[Items listed in a dataset]
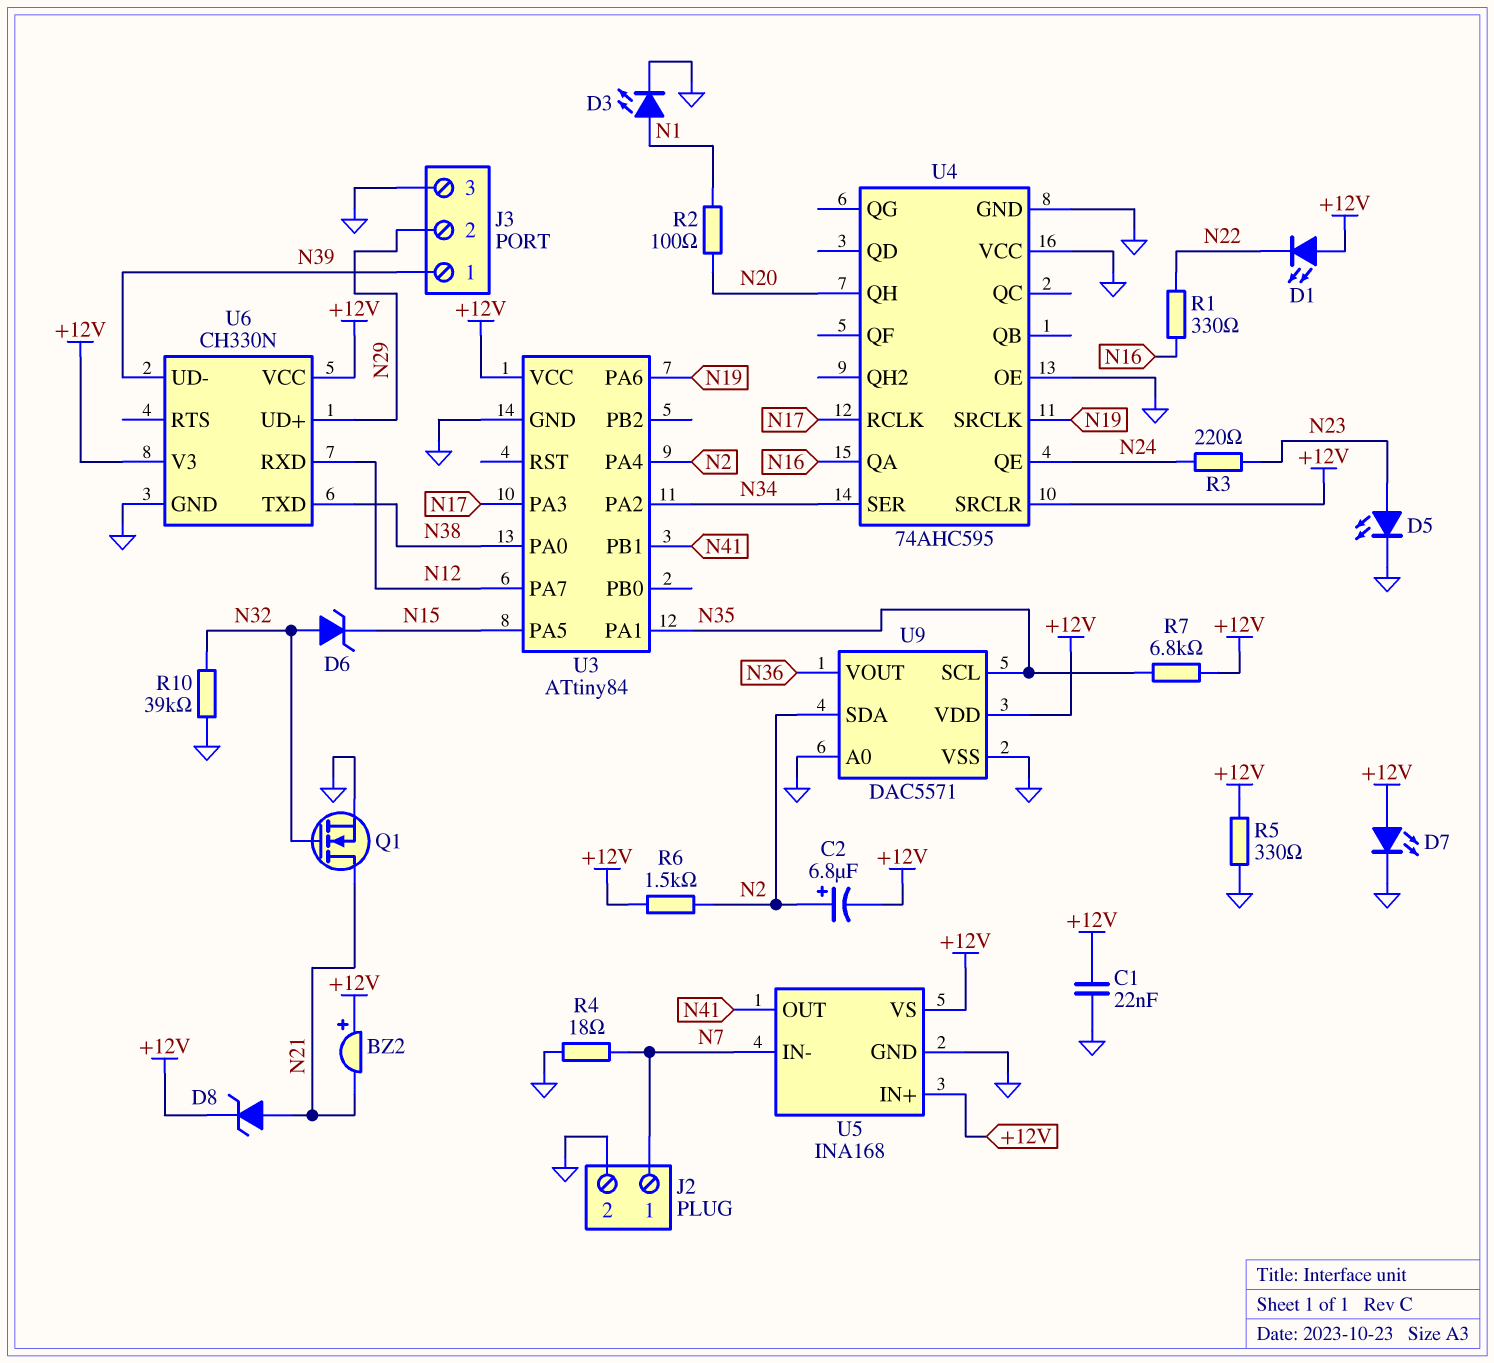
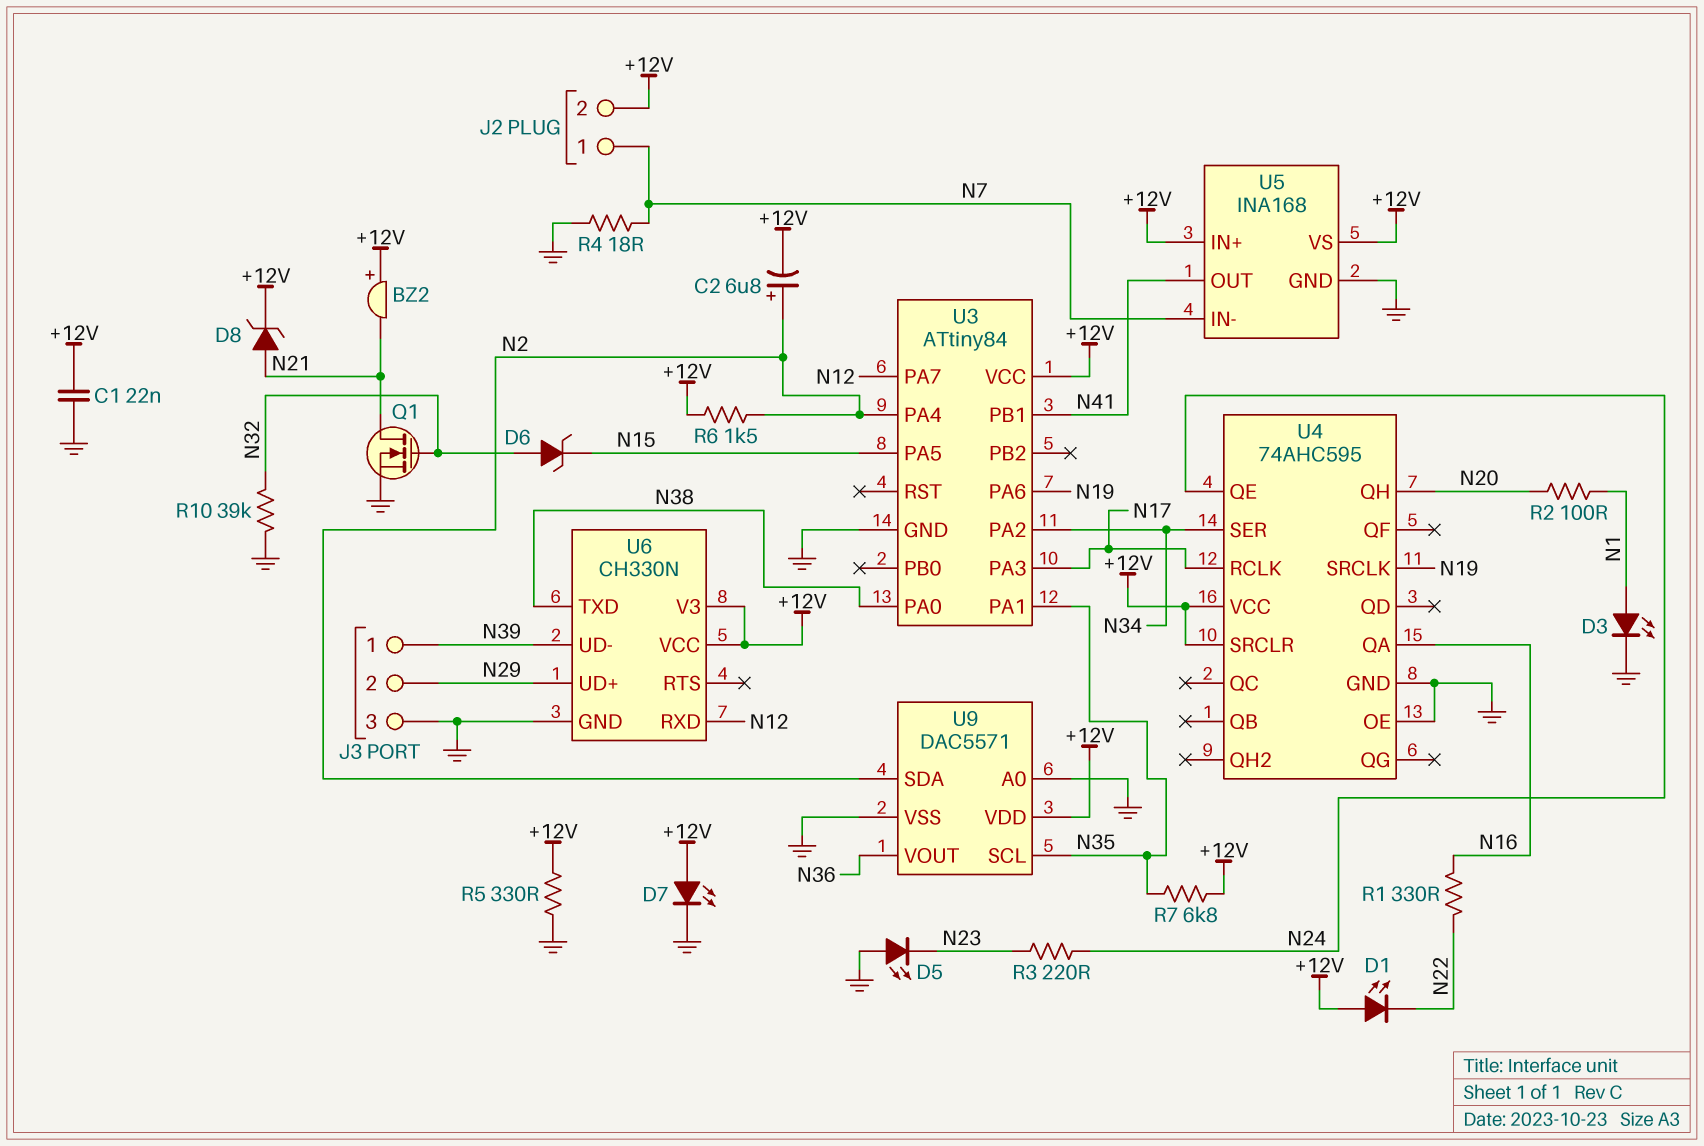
D5: LED (A N23, K GND) -> LED (A GND, K N23)
J2 pin 2: GND -> +12V
U4 pin VCC: GND -> +12V

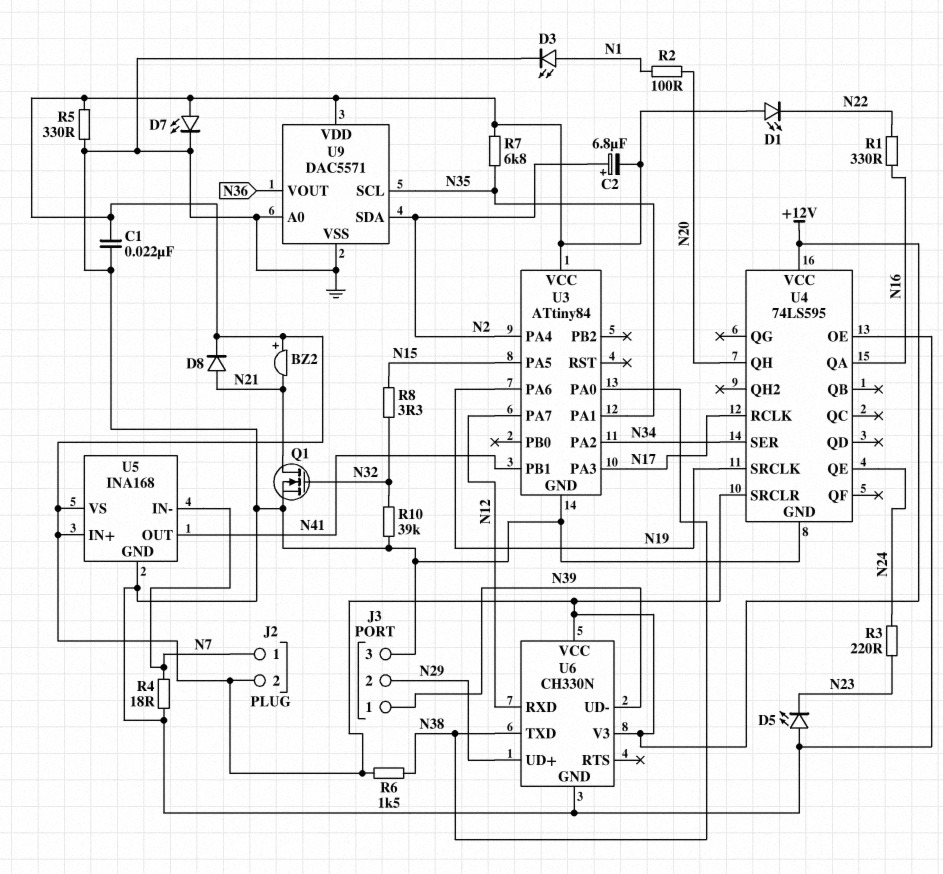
D6: zener (A N32, K N15) -> none
D8: zener (A N21, K +12V) -> diode (A N21, K +12V)
R6: 1.5k (+12V, N2) -> 1.5k (+12V, N38)
R8: none -> 3.3 (N15, N32)
U4: 74AHC595 -> 74LS595

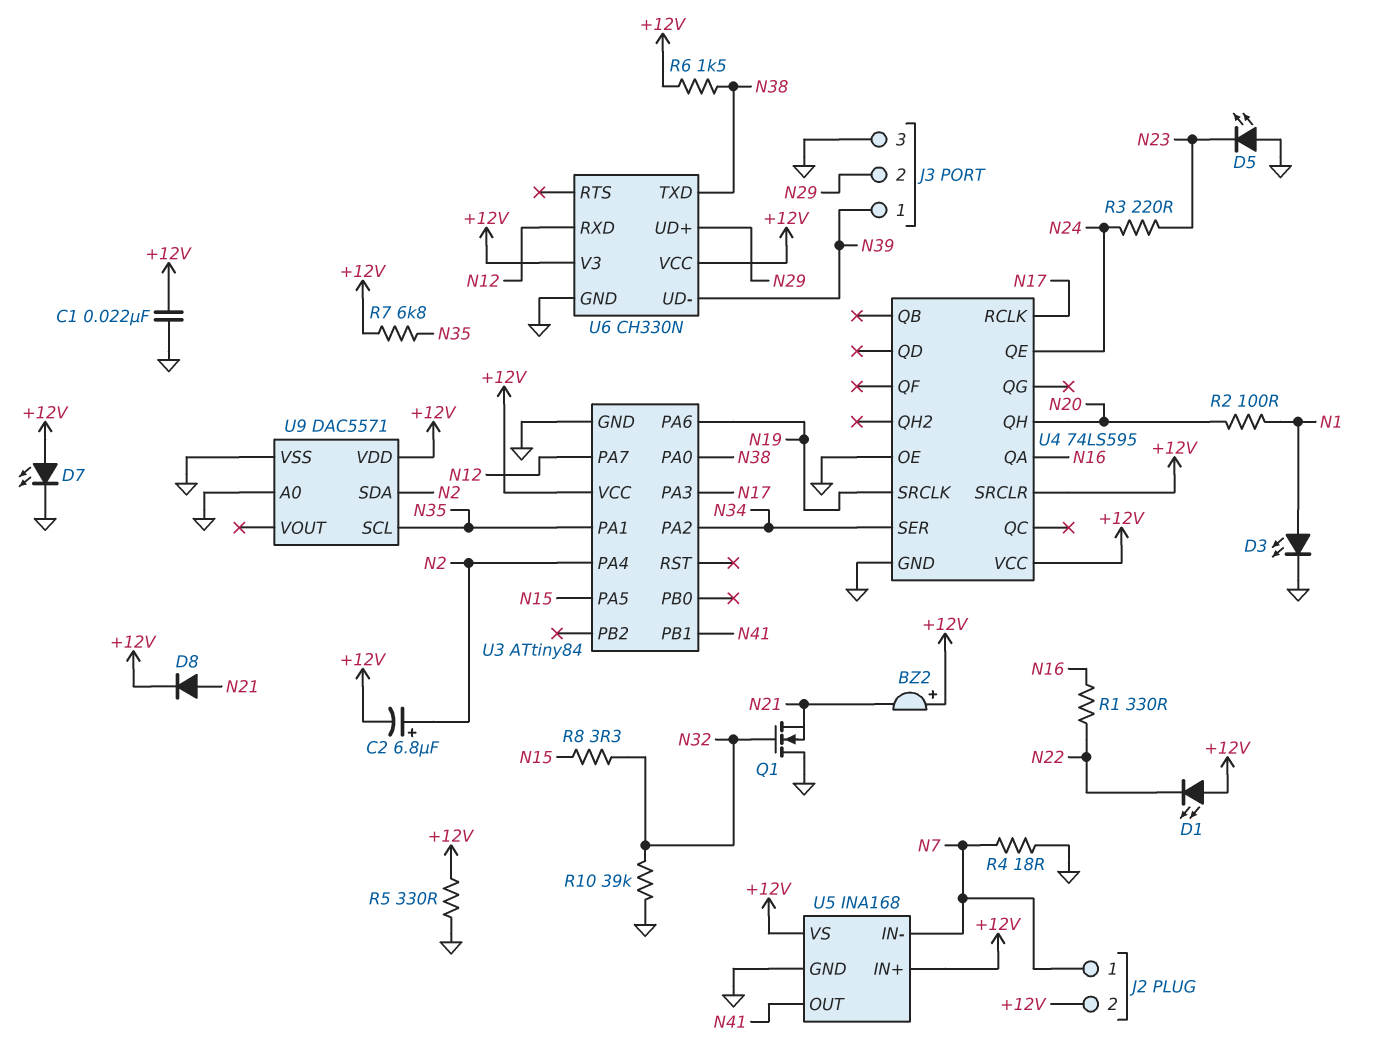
Q1: NMOS (G N32, D N21, S GND) -> NMOS (G N32, D GND, S N21)
U9 pin VOUT: N36 -> none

■ **What is required**:
Pictures in the records above are to be left out of an otherwise exact copy.

■ **Solution**:
D5: LED (A N23, K GND) -> LED (A GND, K N23)
J2 pin 2: GND -> +12V
U4 pin VCC: GND -> +12V

D6: zener (A N32, K N15) -> none
D8: zener (A N21, K +12V) -> diode (A N21, K +12V)
R6: 1.5k (+12V, N2) -> 1.5k (+12V, N38)
R8: none -> 3.3 (N15, N32)
U4: 74AHC595 -> 74LS595

Q1: NMOS (G N32, D N21, S GND) -> NMOS (G N32, D GND, S N21)
U9 pin VOUT: N36 -> none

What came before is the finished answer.